_Brief_:
Every record below is to be retyped exactly, with any pictures left out.

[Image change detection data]

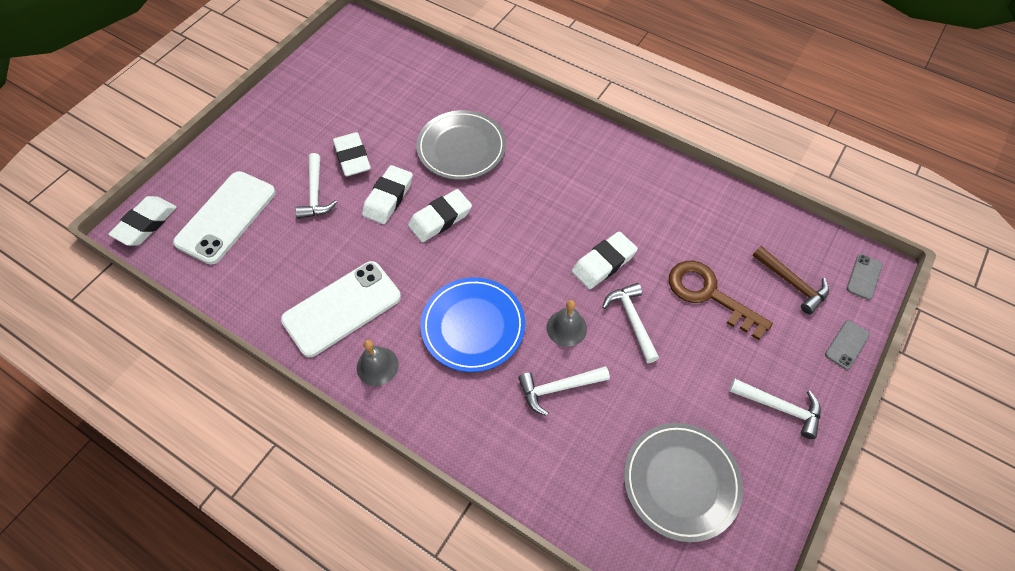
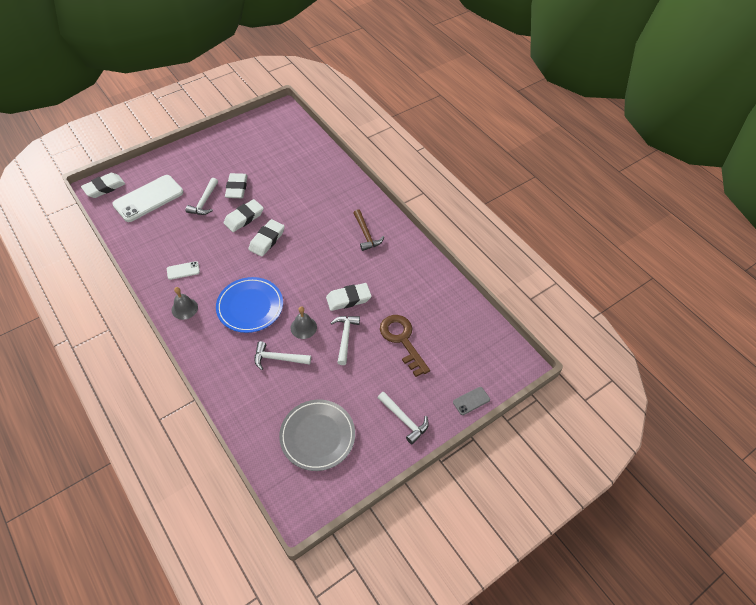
camera: 20 degrees right, 5 degrees down
(342, 308) = (183, 270): white phone -> white phone, size x0.45
(440, 219) = (267, 240): white eraser -> white eraser turned 45 degrees counterclockwise
(461, 148) = (303, 203): grey plate -> none
(792, 283) = (459, 352): brown hammer -> brown hammer (366, 234)
(864, 277) = (510, 366): grey phone -> none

_Reply_:
camera: 20 degrees right, 5 degrees down
(342, 308) = (183, 270): white phone -> white phone, size x0.45
(440, 219) = (267, 240): white eraser -> white eraser turned 45 degrees counterclockwise
(461, 148) = (303, 203): grey plate -> none
(792, 283) = (459, 352): brown hammer -> brown hammer (366, 234)
(864, 277) = (510, 366): grey phone -> none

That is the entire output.